**Description of the task**.
Every entry in the listing below has to be transcribed exactly.

▶

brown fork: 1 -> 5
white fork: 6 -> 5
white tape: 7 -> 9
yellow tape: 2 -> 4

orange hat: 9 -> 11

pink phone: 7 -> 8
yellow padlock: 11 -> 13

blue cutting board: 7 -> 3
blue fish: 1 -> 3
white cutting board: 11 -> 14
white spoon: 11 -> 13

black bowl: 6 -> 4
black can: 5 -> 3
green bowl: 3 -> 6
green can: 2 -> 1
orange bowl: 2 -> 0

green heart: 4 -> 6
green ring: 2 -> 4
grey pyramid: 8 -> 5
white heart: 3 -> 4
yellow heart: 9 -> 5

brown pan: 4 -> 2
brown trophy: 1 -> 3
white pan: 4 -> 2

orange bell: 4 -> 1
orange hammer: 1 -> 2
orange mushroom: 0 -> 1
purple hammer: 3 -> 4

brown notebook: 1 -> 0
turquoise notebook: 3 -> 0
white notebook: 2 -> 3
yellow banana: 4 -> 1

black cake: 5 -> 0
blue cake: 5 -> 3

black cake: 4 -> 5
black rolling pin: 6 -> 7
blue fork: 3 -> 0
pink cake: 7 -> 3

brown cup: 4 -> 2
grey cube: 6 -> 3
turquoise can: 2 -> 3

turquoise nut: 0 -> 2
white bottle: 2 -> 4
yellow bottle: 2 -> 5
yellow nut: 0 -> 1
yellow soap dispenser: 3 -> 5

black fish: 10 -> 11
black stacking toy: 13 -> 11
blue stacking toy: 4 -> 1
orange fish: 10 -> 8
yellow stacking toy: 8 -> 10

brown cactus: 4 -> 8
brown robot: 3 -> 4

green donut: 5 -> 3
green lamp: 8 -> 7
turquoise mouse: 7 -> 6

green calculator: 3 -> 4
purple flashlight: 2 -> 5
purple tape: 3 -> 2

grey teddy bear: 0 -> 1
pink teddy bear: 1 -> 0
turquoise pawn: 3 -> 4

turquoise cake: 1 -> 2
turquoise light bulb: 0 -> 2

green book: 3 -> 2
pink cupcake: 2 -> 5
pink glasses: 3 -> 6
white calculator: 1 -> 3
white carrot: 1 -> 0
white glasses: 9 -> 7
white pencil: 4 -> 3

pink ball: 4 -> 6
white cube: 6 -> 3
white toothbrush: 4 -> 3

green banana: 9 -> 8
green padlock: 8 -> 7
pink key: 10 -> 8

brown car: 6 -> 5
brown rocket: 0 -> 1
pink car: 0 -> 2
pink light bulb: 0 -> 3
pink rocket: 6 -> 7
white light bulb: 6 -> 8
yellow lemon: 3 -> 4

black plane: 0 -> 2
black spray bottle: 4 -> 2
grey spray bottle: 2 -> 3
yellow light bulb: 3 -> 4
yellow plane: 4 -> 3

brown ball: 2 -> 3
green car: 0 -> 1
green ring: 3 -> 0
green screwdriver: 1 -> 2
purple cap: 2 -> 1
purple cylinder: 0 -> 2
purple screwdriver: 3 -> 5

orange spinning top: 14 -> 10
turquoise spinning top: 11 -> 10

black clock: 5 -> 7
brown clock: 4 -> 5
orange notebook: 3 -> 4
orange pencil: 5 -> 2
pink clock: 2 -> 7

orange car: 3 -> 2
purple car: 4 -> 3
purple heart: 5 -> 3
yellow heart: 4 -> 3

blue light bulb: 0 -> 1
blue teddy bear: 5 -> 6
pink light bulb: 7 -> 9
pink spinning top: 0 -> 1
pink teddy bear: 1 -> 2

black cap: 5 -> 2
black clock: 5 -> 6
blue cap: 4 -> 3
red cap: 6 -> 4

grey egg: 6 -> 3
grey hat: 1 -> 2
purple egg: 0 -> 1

◀

**Exercise output**.
brown fork: 1 -> 5
white fork: 6 -> 5
white tape: 7 -> 9
yellow tape: 2 -> 4

orange hat: 9 -> 11

pink phone: 7 -> 8
yellow padlock: 11 -> 13

blue cutting board: 7 -> 3
blue fish: 1 -> 3
white cutting board: 11 -> 14
white spoon: 11 -> 13

black bowl: 6 -> 4
black can: 5 -> 3
green bowl: 3 -> 6
green can: 2 -> 1
orange bowl: 2 -> 0

green heart: 4 -> 6
green ring: 2 -> 4
grey pyramid: 8 -> 5
white heart: 3 -> 4
yellow heart: 9 -> 5

brown pan: 4 -> 2
brown trophy: 1 -> 3
white pan: 4 -> 2

orange bell: 4 -> 1
orange hammer: 1 -> 2
orange mushroom: 0 -> 1
purple hammer: 3 -> 4

brown notebook: 1 -> 0
turquoise notebook: 3 -> 0
white notebook: 2 -> 3
yellow banana: 4 -> 1

black cake: 5 -> 0
blue cake: 5 -> 3

black cake: 4 -> 5
black rolling pin: 6 -> 7
blue fork: 3 -> 0
pink cake: 7 -> 3

brown cup: 4 -> 2
grey cube: 6 -> 3
turquoise can: 2 -> 3

turquoise nut: 0 -> 2
white bottle: 2 -> 4
yellow bottle: 2 -> 5
yellow nut: 0 -> 1
yellow soap dispenser: 3 -> 5

black fish: 10 -> 11
black stacking toy: 13 -> 11
blue stacking toy: 4 -> 1
orange fish: 10 -> 8
yellow stacking toy: 8 -> 10

brown cactus: 4 -> 8
brown robot: 3 -> 4

green donut: 5 -> 3
green lamp: 8 -> 7
turquoise mouse: 7 -> 6

green calculator: 3 -> 4
purple flashlight: 2 -> 5
purple tape: 3 -> 2

grey teddy bear: 0 -> 1
pink teddy bear: 1 -> 0
turquoise pawn: 3 -> 4

turquoise cake: 1 -> 2
turquoise light bulb: 0 -> 2

green book: 3 -> 2
pink cupcake: 2 -> 5
pink glasses: 3 -> 6
white calculator: 1 -> 3
white carrot: 1 -> 0
white glasses: 9 -> 7
white pencil: 4 -> 3

pink ball: 4 -> 6
white cube: 6 -> 3
white toothbrush: 4 -> 3

green banana: 9 -> 8
green padlock: 8 -> 7
pink key: 10 -> 8

brown car: 6 -> 5
brown rocket: 0 -> 1
pink car: 0 -> 2
pink light bulb: 0 -> 3
pink rocket: 6 -> 7
white light bulb: 6 -> 8
yellow lemon: 3 -> 4

black plane: 0 -> 2
black spray bottle: 4 -> 2
grey spray bottle: 2 -> 3
yellow light bulb: 3 -> 4
yellow plane: 4 -> 3

brown ball: 2 -> 3
green car: 0 -> 1
green ring: 3 -> 0
green screwdriver: 1 -> 2
purple cap: 2 -> 1
purple cylinder: 0 -> 2
purple screwdriver: 3 -> 5

orange spinning top: 14 -> 10
turquoise spinning top: 11 -> 10

black clock: 5 -> 7
brown clock: 4 -> 5
orange notebook: 3 -> 4
orange pencil: 5 -> 2
pink clock: 2 -> 7

orange car: 3 -> 2
purple car: 4 -> 3
purple heart: 5 -> 3
yellow heart: 4 -> 3

blue light bulb: 0 -> 1
blue teddy bear: 5 -> 6
pink light bulb: 7 -> 9
pink spinning top: 0 -> 1
pink teddy bear: 1 -> 2

black cap: 5 -> 2
black clock: 5 -> 6
blue cap: 4 -> 3
red cap: 6 -> 4

grey egg: 6 -> 3
grey hat: 1 -> 2
purple egg: 0 -> 1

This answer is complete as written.